INPUT DATA =
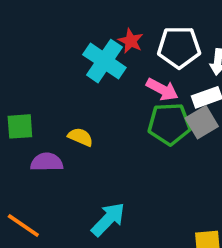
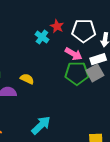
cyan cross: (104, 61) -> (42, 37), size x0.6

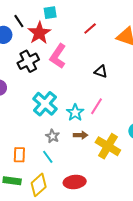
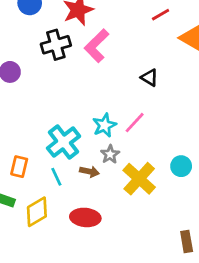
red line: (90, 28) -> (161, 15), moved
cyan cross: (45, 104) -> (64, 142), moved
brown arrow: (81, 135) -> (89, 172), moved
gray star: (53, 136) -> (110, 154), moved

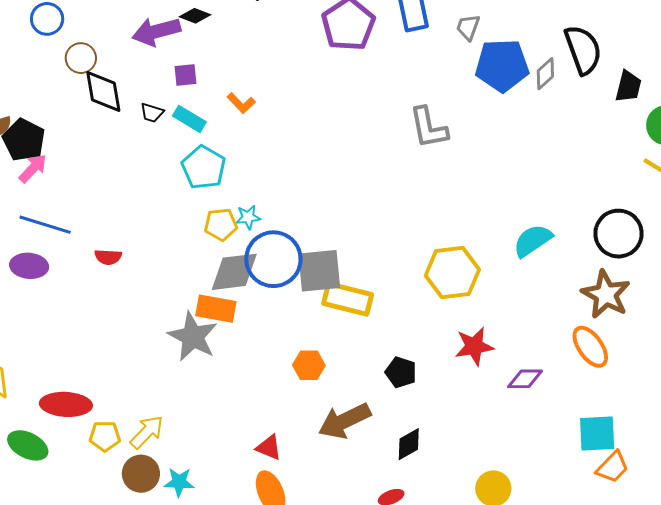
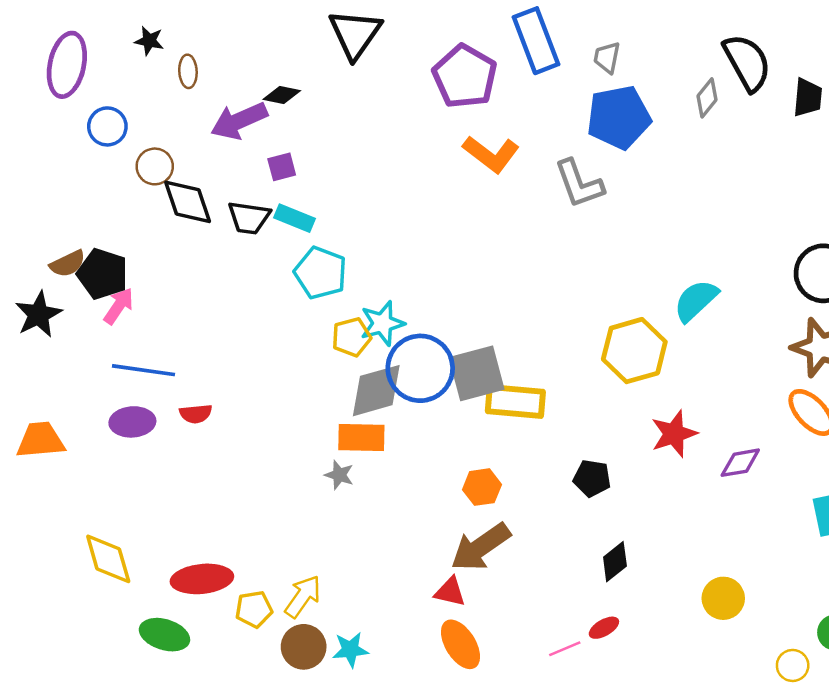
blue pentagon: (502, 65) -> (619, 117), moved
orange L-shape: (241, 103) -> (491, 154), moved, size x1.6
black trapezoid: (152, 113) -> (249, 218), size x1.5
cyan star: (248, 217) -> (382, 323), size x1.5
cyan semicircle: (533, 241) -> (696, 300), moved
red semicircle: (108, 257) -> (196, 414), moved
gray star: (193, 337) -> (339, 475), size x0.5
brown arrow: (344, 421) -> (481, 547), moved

TASK TO COMPLETE = Repeat the records exactly, without the pictures.

RESPONSE FOR THIS EXERCISE =
cyan cross: (104, 61) -> (42, 37), size x0.6

red line: (90, 28) -> (161, 15), moved
cyan cross: (45, 104) -> (64, 142), moved
brown arrow: (81, 135) -> (89, 172), moved
gray star: (53, 136) -> (110, 154), moved

blue pentagon: (502, 65) -> (619, 117), moved
orange L-shape: (241, 103) -> (491, 154), moved, size x1.6
black trapezoid: (152, 113) -> (249, 218), size x1.5
cyan star: (248, 217) -> (382, 323), size x1.5
cyan semicircle: (533, 241) -> (696, 300), moved
red semicircle: (108, 257) -> (196, 414), moved
gray star: (193, 337) -> (339, 475), size x0.5
brown arrow: (344, 421) -> (481, 547), moved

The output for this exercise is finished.